### Dataset extract

§ §

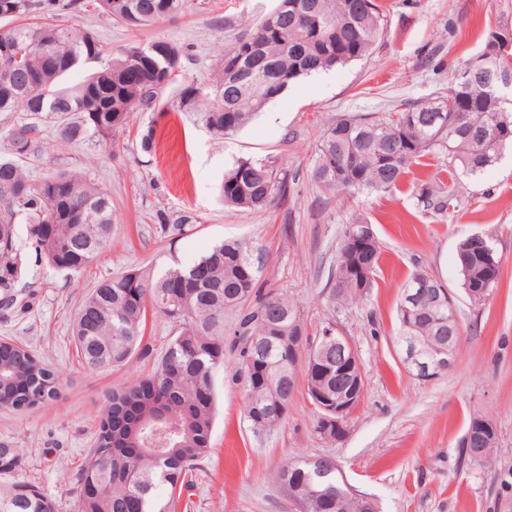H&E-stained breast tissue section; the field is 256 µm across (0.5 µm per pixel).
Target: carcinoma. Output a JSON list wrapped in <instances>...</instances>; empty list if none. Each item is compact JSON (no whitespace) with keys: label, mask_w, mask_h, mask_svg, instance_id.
<instances>
[{"label":"carcinoma","mask_w":512,"mask_h":512,"mask_svg":"<svg viewBox=\"0 0 512 512\" xmlns=\"http://www.w3.org/2000/svg\"><path fill=\"white\" fill-rule=\"evenodd\" d=\"M280 0V16L265 27L246 31L224 48L211 81L182 89L178 107L200 113L218 135L238 131L265 110L268 94L282 93L304 76L329 71L369 56L384 30L375 0ZM91 6L129 27L162 23L180 13L185 0H71ZM35 0H0V19L19 24L0 31V113L24 112L37 118L55 115L56 136L67 143L93 140L112 144L133 112L150 108L176 82L168 69L181 65L184 49L167 39L124 48L109 63L91 71L76 87L63 77L83 61L105 53L88 28L29 22ZM250 70L236 92L227 87L228 68ZM463 94L474 107L440 112L448 99L405 101L378 120L343 115L322 135L312 180L341 198L354 192H387L398 187L408 169L431 153L448 157V166L476 177L496 163L512 143V110L480 78ZM481 130L485 138L472 140ZM37 131L32 123L10 130L11 151L23 155ZM289 192L288 171L275 160H241L224 175L219 193L224 204L262 209L280 204ZM424 208L445 213L458 206L453 188L431 187L419 194ZM25 225L19 243L15 224ZM115 213L108 194L81 174L58 171L35 182L19 161L0 156V288H11L27 272L33 251L49 266L83 271L94 256L92 242L112 238ZM380 246L369 224H347L337 245L335 278L328 301L334 307L358 305L376 284ZM461 287L476 305L485 304L500 280L501 260L489 235L472 234L457 247ZM264 252L253 240H232L180 268L160 273L132 269L104 279L76 308L72 341L91 369L122 368L137 352L147 354V311L165 316L175 337L148 377L130 379L112 390L102 411L93 448L75 474L74 512H172L176 490L191 486L193 471L211 454L215 418V371L227 365L244 393L243 414L250 430L271 433L288 419L296 393L288 359L295 337H304L309 358L327 356L341 363L336 328L328 324L310 338L298 305L288 295L260 283ZM233 316L230 341H224V314ZM398 335L415 334L440 345L448 341V305L429 301L411 310L397 307ZM62 372L50 367L27 345L0 340V409L23 411L54 399ZM354 376L336 381L331 372L306 378L309 397L317 390L353 387ZM462 463L490 468L496 462V427L479 417L469 420ZM106 457L108 468L99 466ZM15 449L0 445V512H56L55 501L12 475ZM296 471H288V466ZM297 512H336V496L345 495L341 512H377L372 498L351 492L336 463L325 457L284 463L276 474Z\"/></svg>","instance_id":"1"}]
</instances>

§ §

### What to do
Omit the pictures and give the material again, exactly and in full.

### Correct answer
H&E-stained breast tissue section; the field is 256 µm across (0.5 µm per pixel).
Target: carcinoma. Output a JSON list wrapped in <instances>...</instances>; empty list if none. Each item is compact JSON (no whitespace) with keys: label, mask_w, mask_h, mask_svg, instance_id.
<instances>
[{"label":"carcinoma","mask_w":512,"mask_h":512,"mask_svg":"<svg viewBox=\"0 0 512 512\" xmlns=\"http://www.w3.org/2000/svg\"><path fill=\"white\" fill-rule=\"evenodd\" d=\"M280 0V16L265 27L246 31L224 48L211 81L182 89L178 107L200 113L218 135L238 131L265 110L268 94L282 93L304 76L329 71L369 56L384 30L375 0ZM91 6L129 27L162 23L180 13L185 0H71ZM35 0H0V19L19 24L0 31V113L24 112L37 118L55 115L56 136L67 143L93 140L112 144L133 112L150 108L176 82L168 69L181 65L184 49L167 39L124 48L109 63L91 71L76 87L63 77L83 61L105 53L88 28L29 22ZM250 70L236 92L227 87L228 68ZM463 94L474 107L440 112L448 99L405 101L378 120L343 115L322 135L312 180L341 198L354 192H387L398 187L408 169L431 153L448 157V166L476 177L496 163L512 143V110L480 78ZM481 130L485 138L472 140ZM37 131L32 123L10 130L11 151L23 155ZM289 192L288 171L275 160H241L224 175L219 193L224 204L262 209L280 204ZM424 208L445 213L458 206L453 188L431 187L419 194ZM25 225L19 243L15 224ZM115 213L108 194L81 174L58 171L35 182L19 161L0 156V288H11L27 272L33 251L49 266L83 271L94 256L92 242L112 238ZM380 246L369 224H347L337 245L335 278L328 301L334 307L358 305L376 284ZM461 287L476 305L485 304L500 280L501 260L489 235L472 234L457 247ZM264 252L253 240H232L180 268L160 273L132 269L104 279L76 308L72 341L91 369L122 368L137 352L147 354V311L165 316L175 337L148 377L130 379L112 390L102 411L93 448L75 474L74 512H172L176 490L191 486L193 471L211 454L215 418V371L227 365L244 393L243 414L250 430L271 433L288 419L296 393L288 359L295 337H304L309 358L327 356L341 363L336 328L328 324L310 338L298 305L288 295L260 283ZM233 316L230 341H224V314ZM398 335L415 334L440 345L448 341V305L429 301L411 310L397 307ZM62 372L50 367L27 345L0 340V409L23 411L54 399ZM354 376L336 381L331 372L306 378L309 397L317 390L353 387ZM462 463L490 468L496 462V427L479 417L469 420ZM106 457L108 468L99 466ZM15 449L0 445V512H56L55 501L12 475ZM296 471H288V466ZM297 512H336V496L345 495L341 512H377L372 498L351 492L336 463L325 457L284 463L276 474Z\"/></svg>","instance_id":"1"}]
</instances>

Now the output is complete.